[Object matching data]

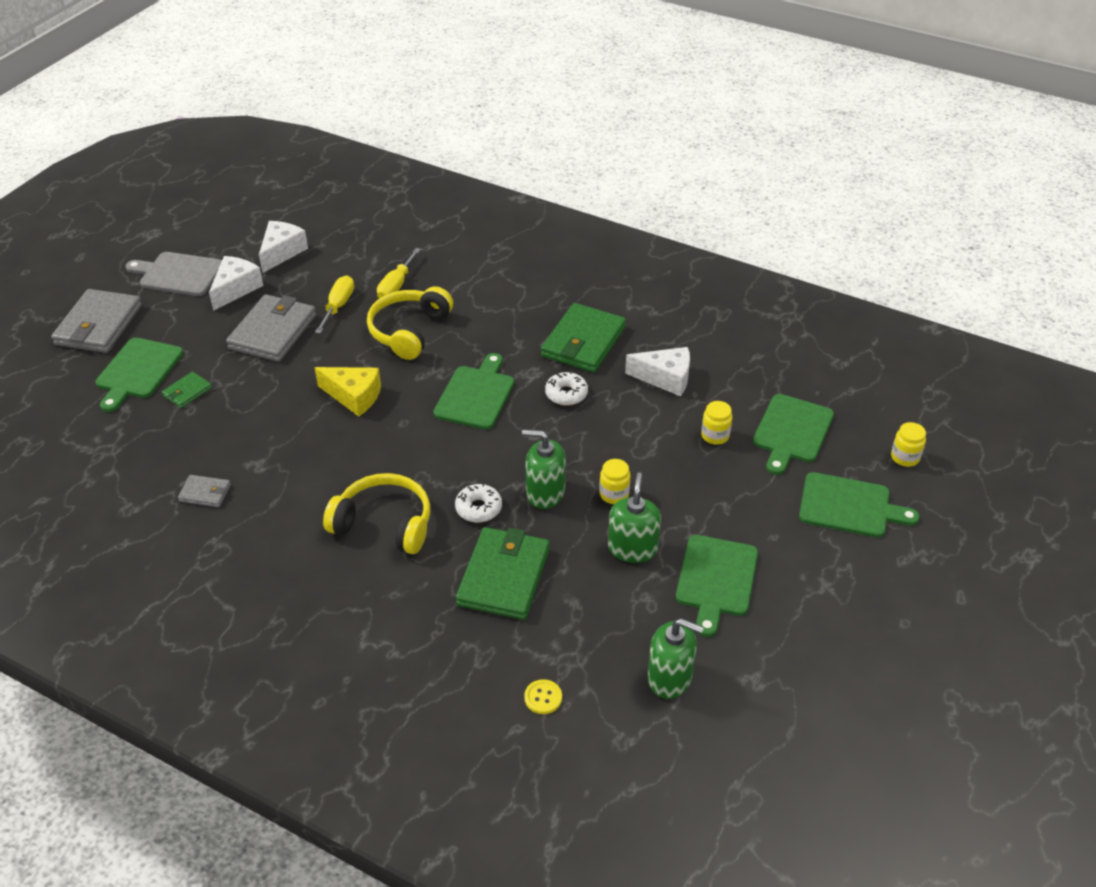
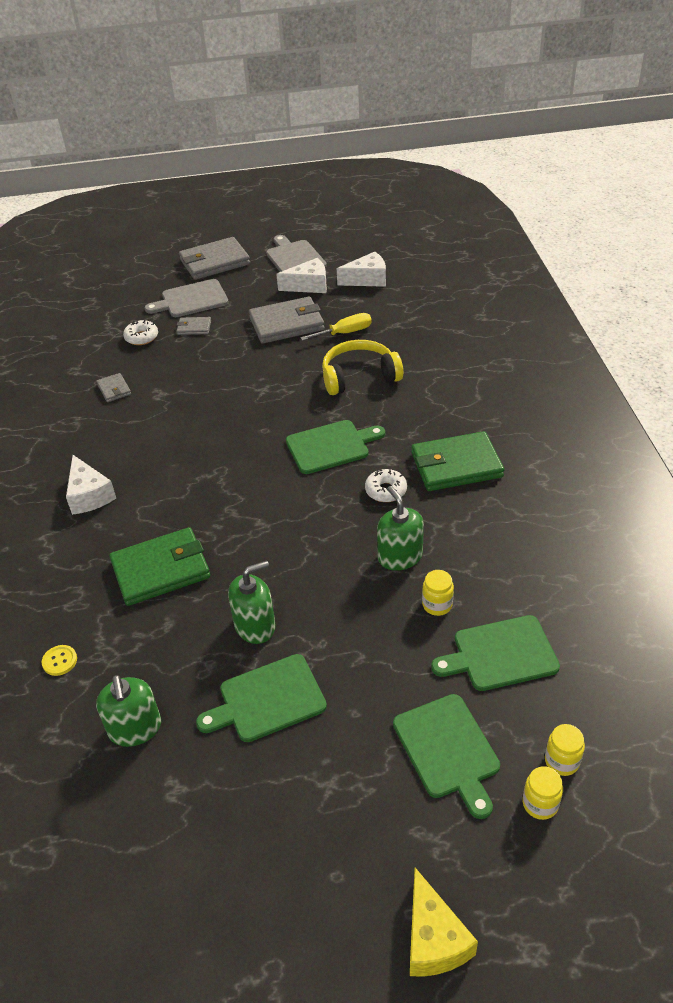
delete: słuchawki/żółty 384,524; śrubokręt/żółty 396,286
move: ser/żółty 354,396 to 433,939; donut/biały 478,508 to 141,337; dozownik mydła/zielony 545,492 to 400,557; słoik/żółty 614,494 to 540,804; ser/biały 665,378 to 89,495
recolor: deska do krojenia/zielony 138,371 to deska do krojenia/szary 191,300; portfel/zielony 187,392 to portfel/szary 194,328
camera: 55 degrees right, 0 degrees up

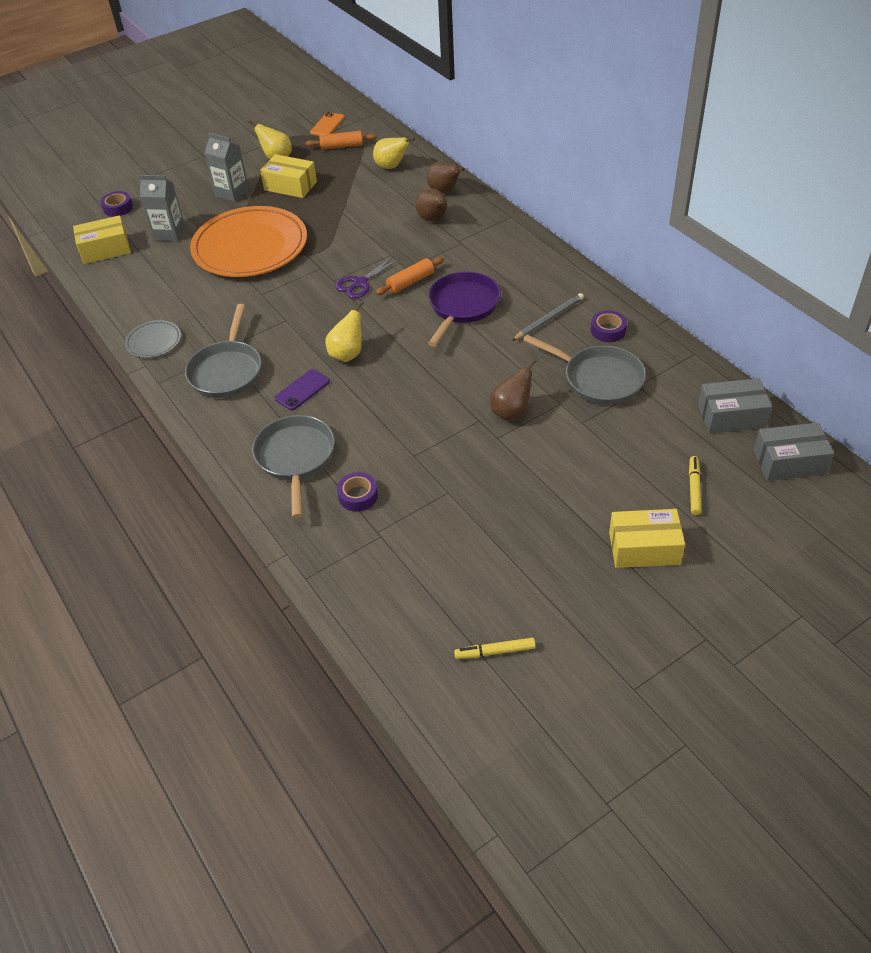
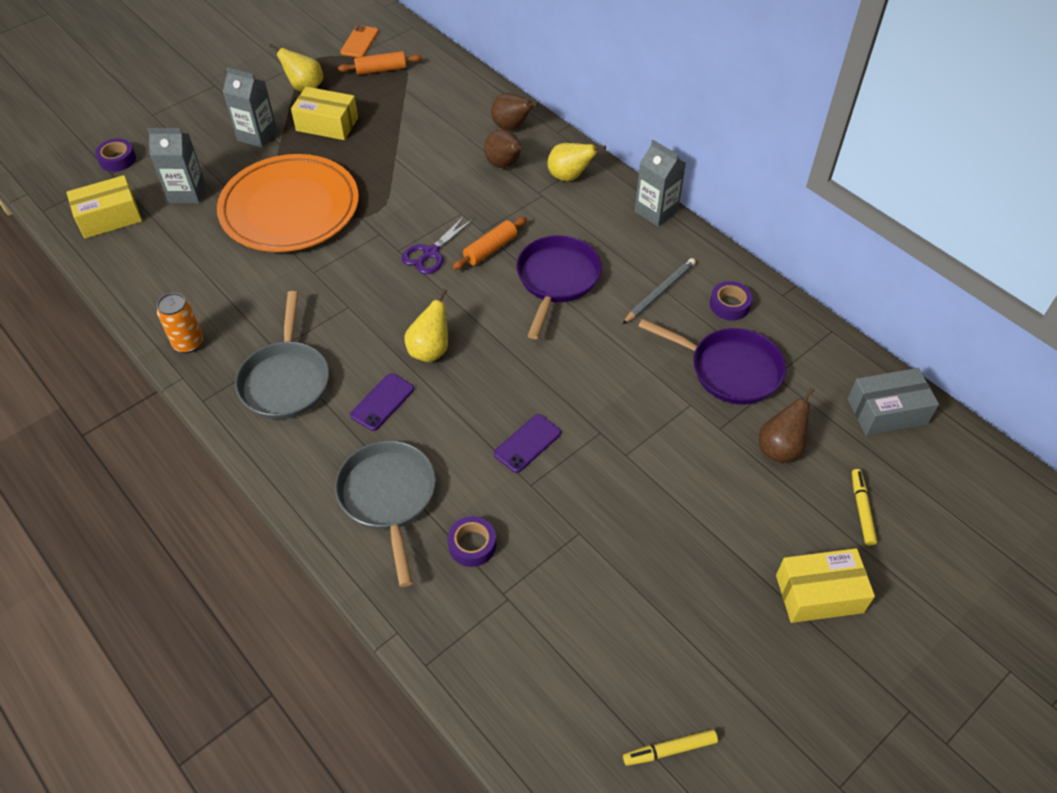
delete: pudełko/szary 789,462
insert: telefon/fioletowy 527,443; karton mleka/szary 656,211
move: gruszka/żółty 391,166 to 569,176; gruszka/brązowy 511,412 to 780,448
replace: talerz/szary 154,341 to puszka/pomarańczowy 188,343
recolor: patelnia/szary 598,379 to patelnia/fioletowy 729,369
camera: 10 degrees left, 5 degrees up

## Problem statement
The required output is every line from the one containing "move: ser/żółty 354,396" through the last line of the data above, restated exactly and without pictures.

## Answer section
move: ser/żółty 354,396 to 433,939; donut/biały 478,508 to 141,337; dozownik mydła/zielony 545,492 to 400,557; słoik/żółty 614,494 to 540,804; ser/biały 665,378 to 89,495
recolor: deska do krojenia/zielony 138,371 to deska do krojenia/szary 191,300; portfel/zielony 187,392 to portfel/szary 194,328
camera: 55 degrees right, 0 degrees up

delete: pudełko/szary 789,462
insert: telefon/fioletowy 527,443; karton mleka/szary 656,211
move: gruszka/żółty 391,166 to 569,176; gruszka/brązowy 511,412 to 780,448
replace: talerz/szary 154,341 to puszka/pomarańczowy 188,343
recolor: patelnia/szary 598,379 to patelnia/fioletowy 729,369
camera: 10 degrees left, 5 degrees up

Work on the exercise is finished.